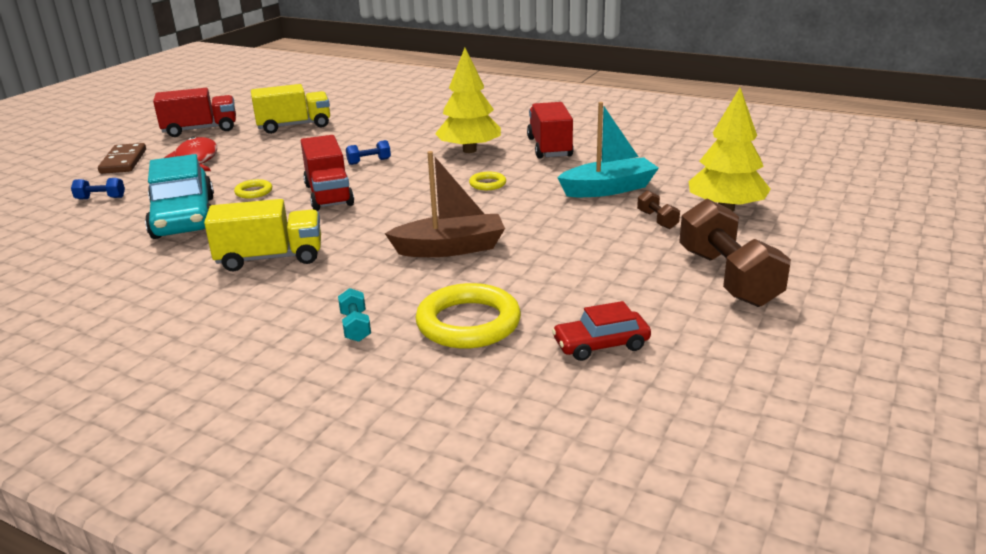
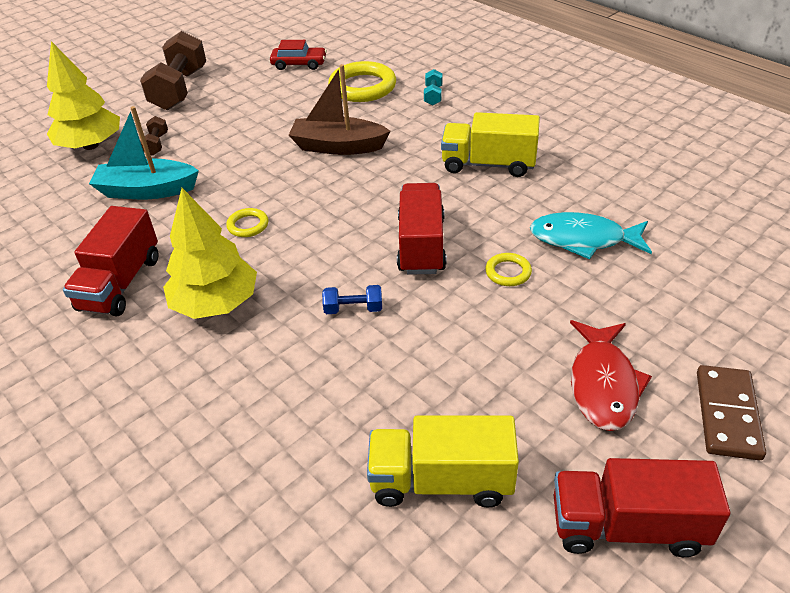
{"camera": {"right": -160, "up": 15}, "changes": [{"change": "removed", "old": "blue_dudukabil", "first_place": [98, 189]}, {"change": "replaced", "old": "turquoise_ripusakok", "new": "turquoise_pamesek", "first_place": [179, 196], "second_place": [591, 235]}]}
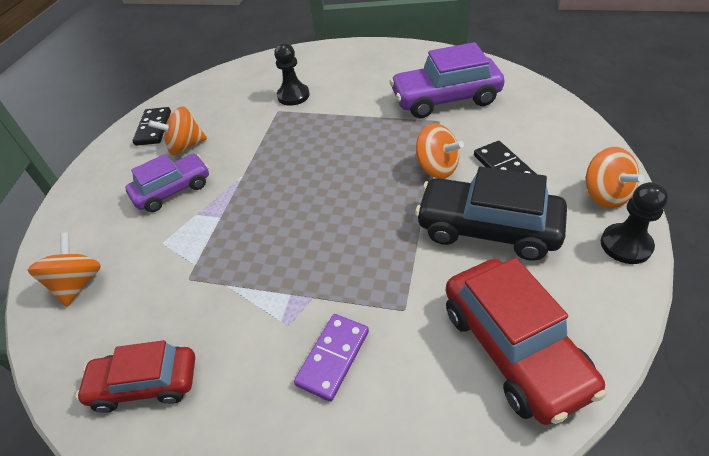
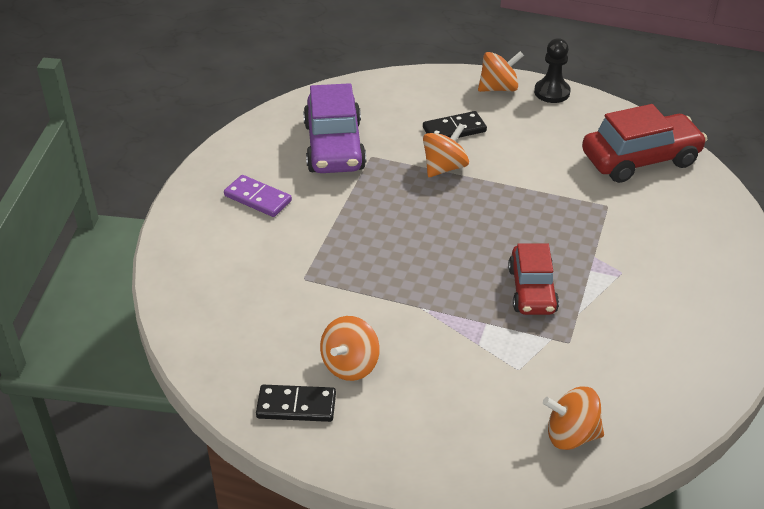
{"camera": {"right": -90, "up": -5}, "changes": [{"change": "removed", "old": "purple_ripusakok", "first_place": [167, 183]}, {"change": "removed", "old": "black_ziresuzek", "first_place": [291, 74]}, {"change": "removed", "old": "black_ripusakok", "first_place": [491, 214]}, {"change": "moved", "old": "red_ripusakok", "first_place": [135, 376], "second_place": [533, 279]}, {"change": "moved", "old": "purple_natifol", "first_place": [331, 358], "second_place": [258, 196]}, {"change": "turned", "old": "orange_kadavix", "first_place": [178, 130], "second_place": [350, 348], "degrees": 45}]}
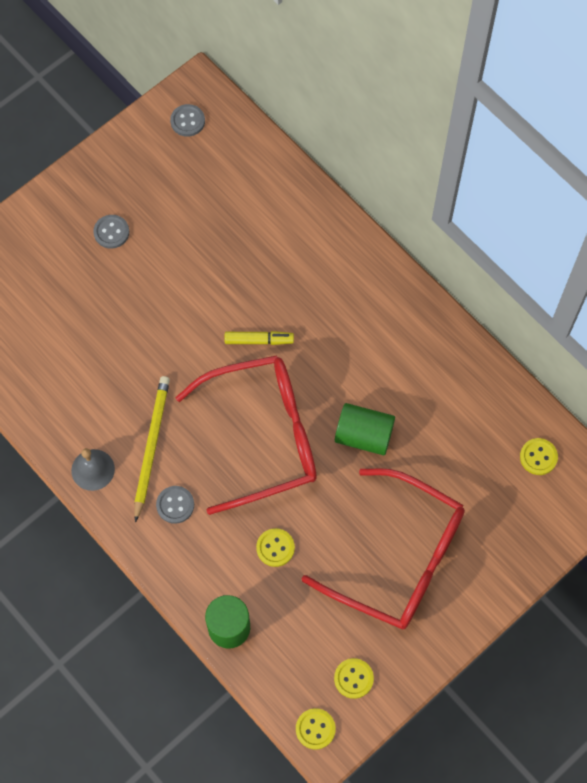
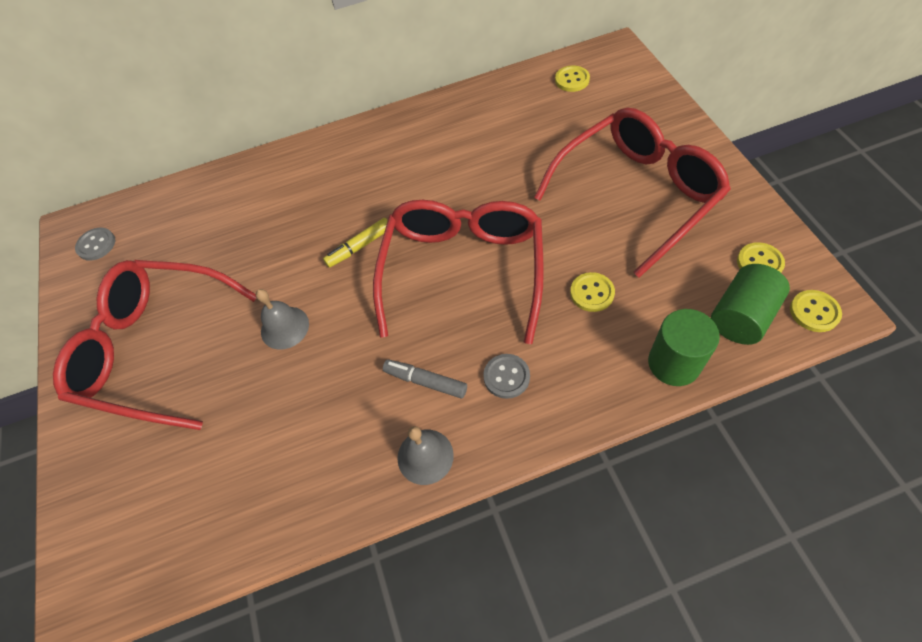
{"camera": {"right": -60, "up": -10}, "changes": [{"change": "added", "new": "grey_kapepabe", "second_place": [282, 319]}, {"change": "moved", "old": "green_razusola", "first_place": [365, 429], "second_place": [750, 304]}, {"change": "replaced", "old": "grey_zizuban", "new": "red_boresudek", "first_place": [111, 232], "second_place": [154, 345]}, {"change": "replaced", "old": "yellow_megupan", "new": "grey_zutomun", "first_place": [152, 449], "second_place": [425, 379]}, {"change": "turned", "old": "yellow_zutomun", "first_place": [259, 338], "second_place": [355, 243], "degrees": -150}]}
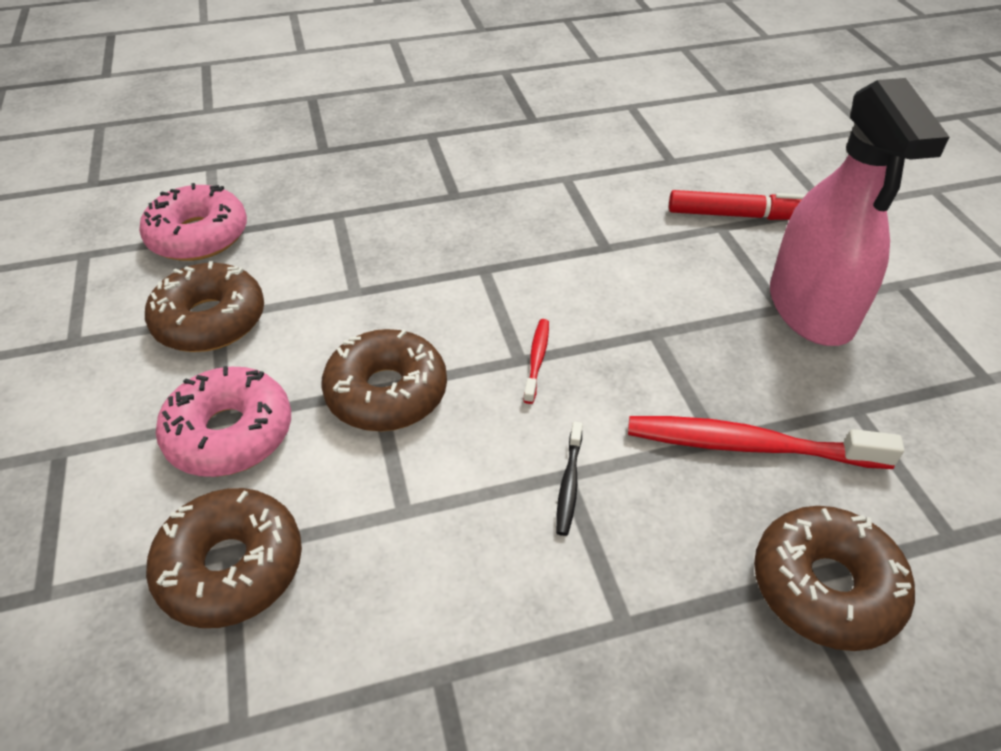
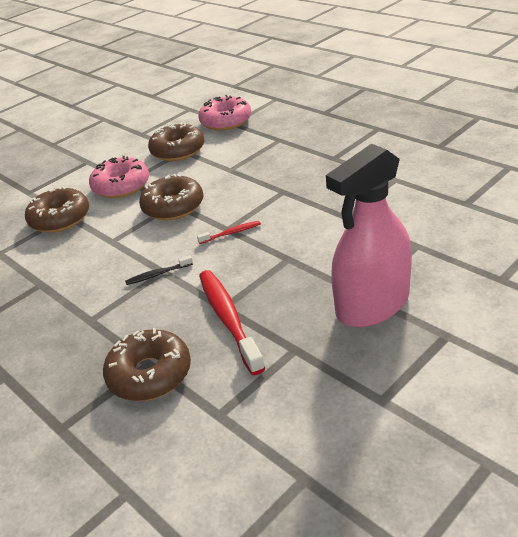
{"camera": {"right": 65, "up": -10}, "changes": [{"change": "removed", "old": "red_zutomun", "first_place": [737, 205]}]}
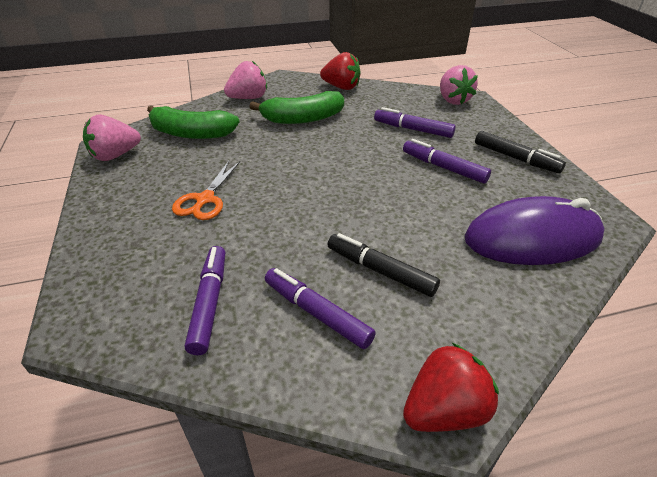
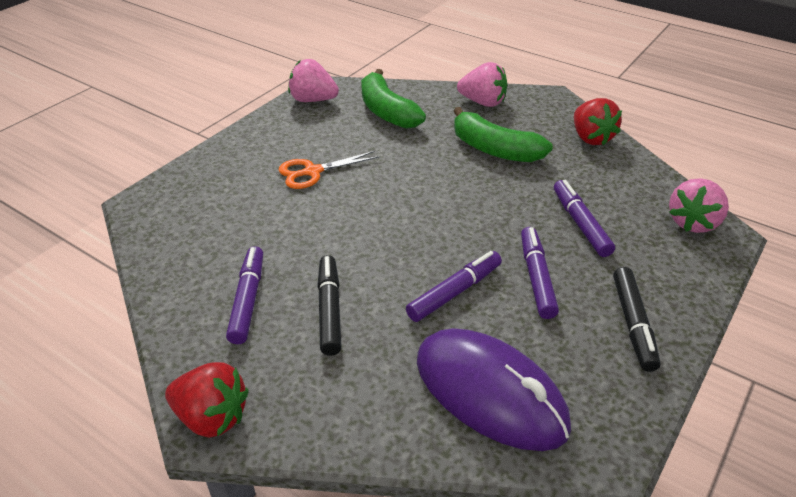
{"camera": {"right": 50, "up": 0}, "changes": [{"change": "moved", "old": "purple_zutomun", "first_place": [205, 300], "second_place": [454, 286]}]}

# # #

** INSTRUCTIONS FOR THE TASK **
Leave out the images and copy every record above exactly.

** EXPECTED ANSWER **
{"camera": {"right": -160, "up": 15}, "changes": [{"change": "removed", "old": "blue_dudukabil", "first_place": [98, 189]}, {"change": "replaced", "old": "turquoise_ripusakok", "new": "turquoise_pamesek", "first_place": [179, 196], "second_place": [591, 235]}]}
{"camera": {"right": -90, "up": -5}, "changes": [{"change": "removed", "old": "purple_ripusakok", "first_place": [167, 183]}, {"change": "removed", "old": "black_ziresuzek", "first_place": [291, 74]}, {"change": "removed", "old": "black_ripusakok", "first_place": [491, 214]}, {"change": "moved", "old": "red_ripusakok", "first_place": [135, 376], "second_place": [533, 279]}, {"change": "moved", "old": "purple_natifol", "first_place": [331, 358], "second_place": [258, 196]}, {"change": "turned", "old": "orange_kadavix", "first_place": [178, 130], "second_place": [350, 348], "degrees": 45}]}
{"camera": {"right": -60, "up": -10}, "changes": [{"change": "added", "new": "grey_kapepabe", "second_place": [282, 319]}, {"change": "moved", "old": "green_razusola", "first_place": [365, 429], "second_place": [750, 304]}, {"change": "replaced", "old": "grey_zizuban", "new": "red_boresudek", "first_place": [111, 232], "second_place": [154, 345]}, {"change": "replaced", "old": "yellow_megupan", "new": "grey_zutomun", "first_place": [152, 449], "second_place": [425, 379]}, {"change": "turned", "old": "yellow_zutomun", "first_place": [259, 338], "second_place": [355, 243], "degrees": -150}]}
{"camera": {"right": 65, "up": -10}, "changes": [{"change": "removed", "old": "red_zutomun", "first_place": [737, 205]}]}
{"camera": {"right": 50, "up": 0}, "changes": [{"change": "moved", "old": "purple_zutomun", "first_place": [205, 300], "second_place": [454, 286]}]}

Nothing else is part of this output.